• [Brief] Leave out the pictures, and quote exactly the lines running from the one with "(529, 403) = (711, 341): red" through the last line of the entries below.

• [Material shown]
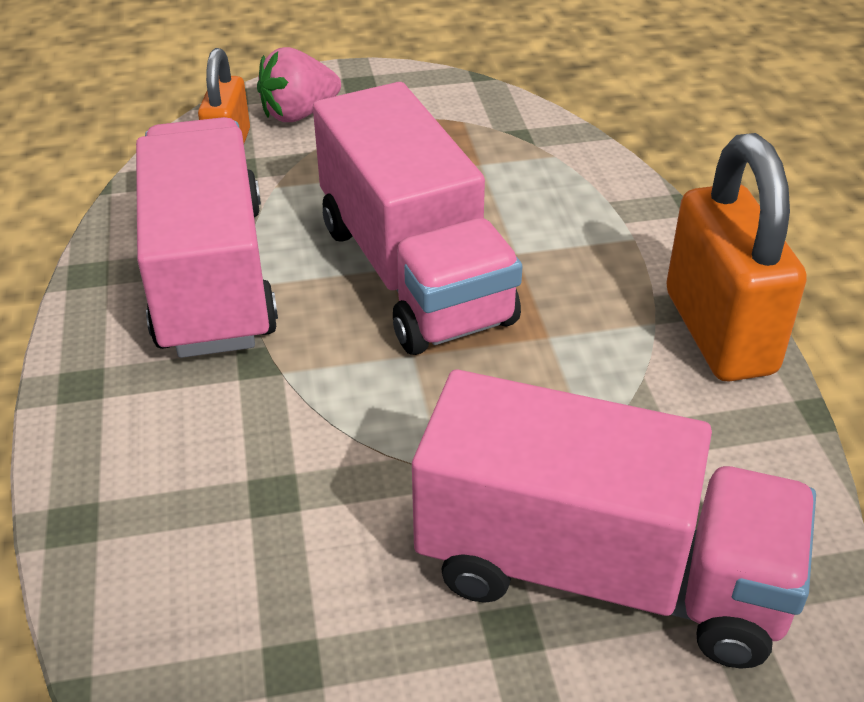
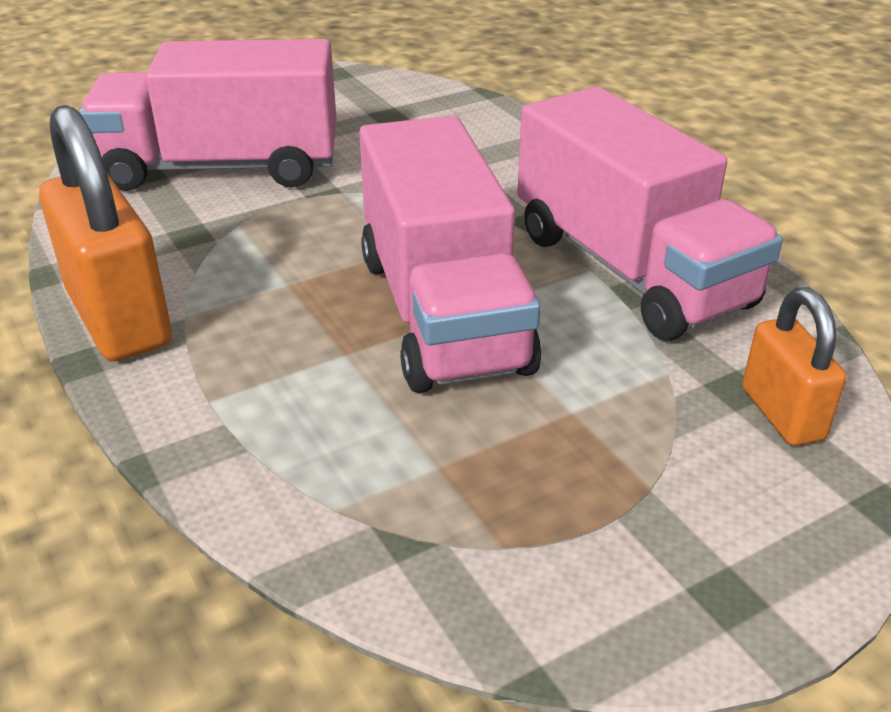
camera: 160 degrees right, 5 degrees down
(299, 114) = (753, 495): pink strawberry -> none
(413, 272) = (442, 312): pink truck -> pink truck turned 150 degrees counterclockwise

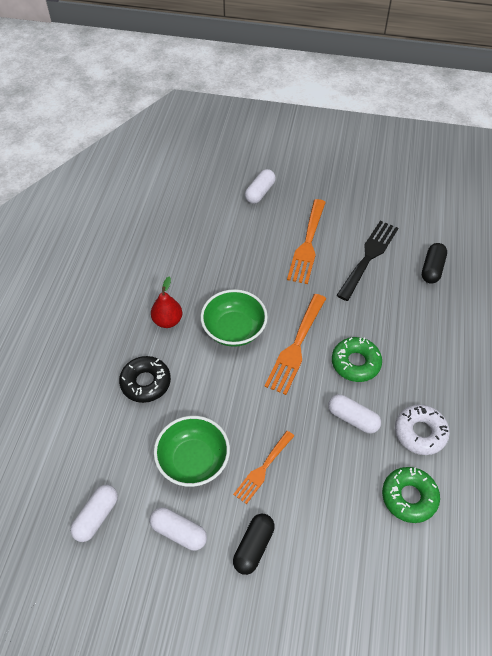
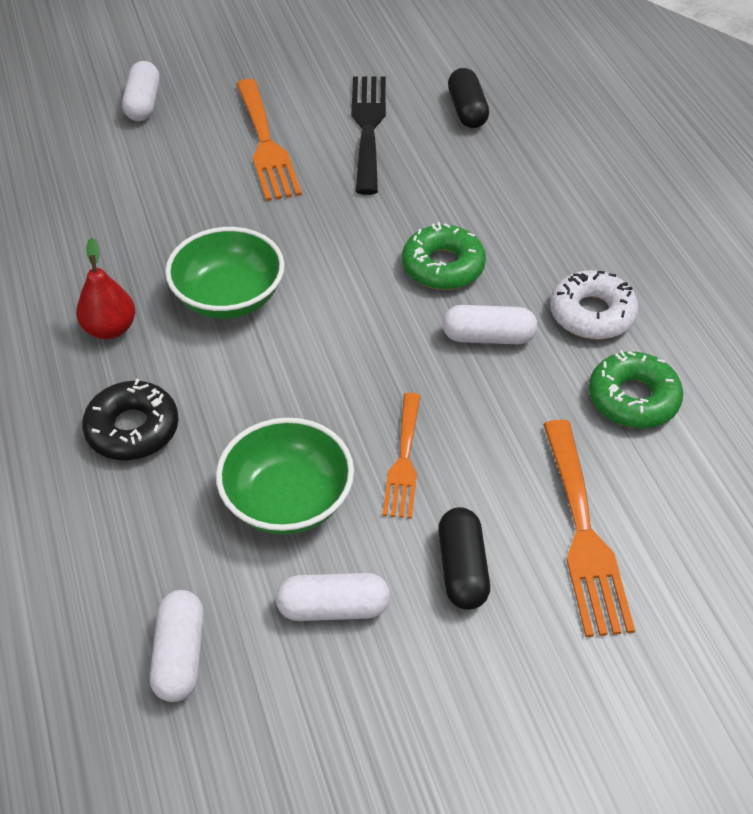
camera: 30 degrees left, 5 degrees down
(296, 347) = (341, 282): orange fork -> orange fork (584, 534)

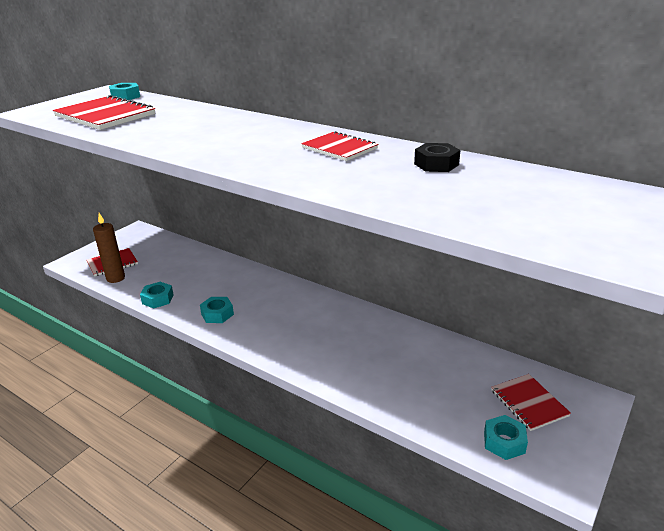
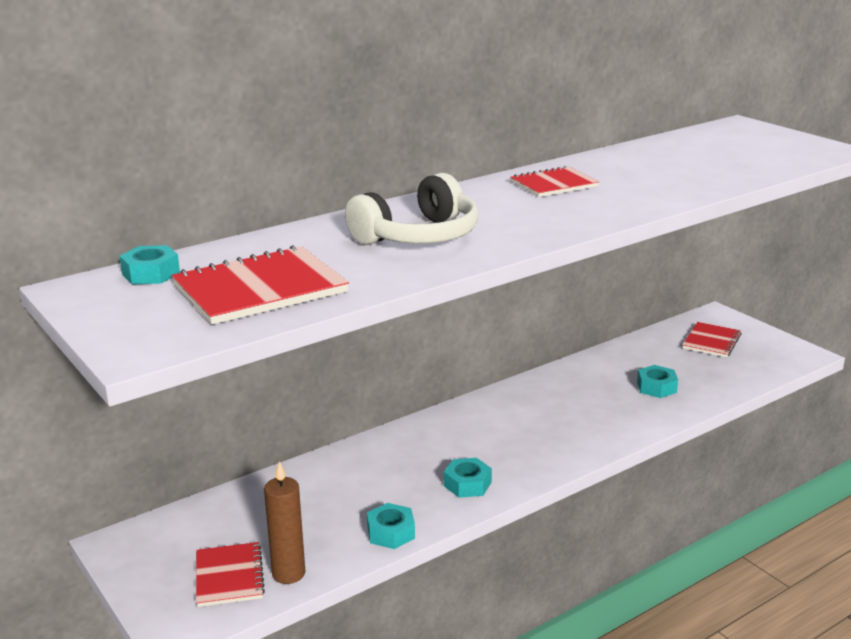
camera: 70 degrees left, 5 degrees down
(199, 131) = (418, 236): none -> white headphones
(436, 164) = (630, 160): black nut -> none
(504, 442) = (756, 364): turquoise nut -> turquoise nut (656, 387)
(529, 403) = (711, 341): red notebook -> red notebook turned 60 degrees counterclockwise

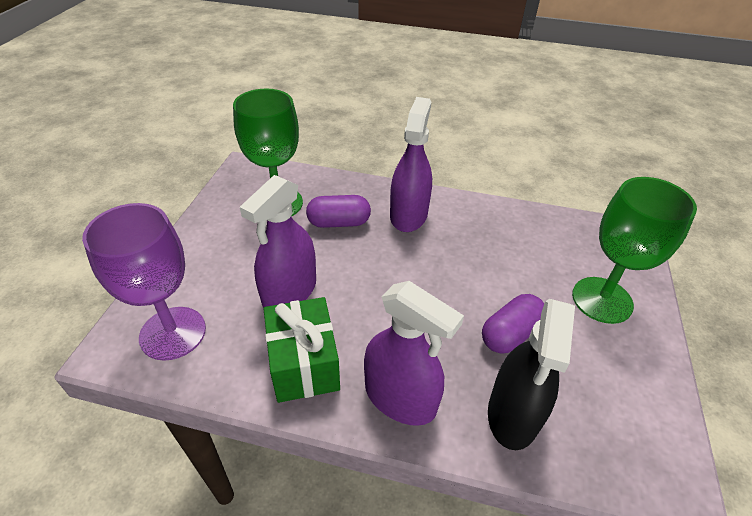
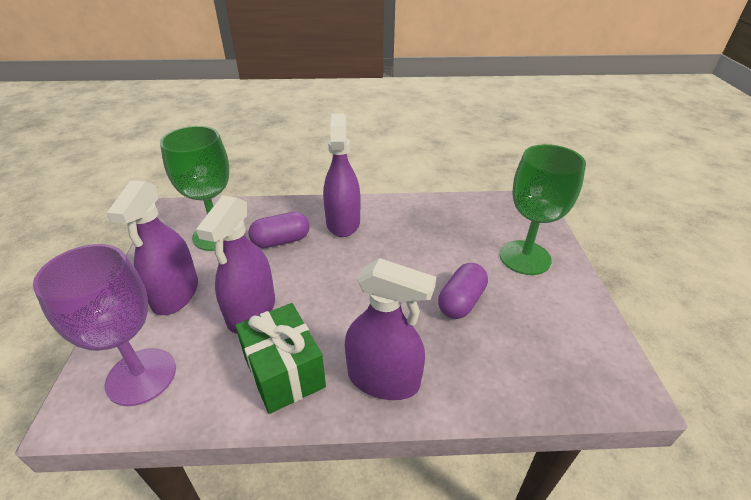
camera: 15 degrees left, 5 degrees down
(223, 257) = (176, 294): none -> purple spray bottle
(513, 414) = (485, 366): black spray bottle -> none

• [Reply]
(529, 403) = (711, 341): red notebook -> red notebook turned 60 degrees counterclockwise

camera: 15 degrees left, 5 degrees down
(223, 257) = (176, 294): none -> purple spray bottle
(513, 414) = (485, 366): black spray bottle -> none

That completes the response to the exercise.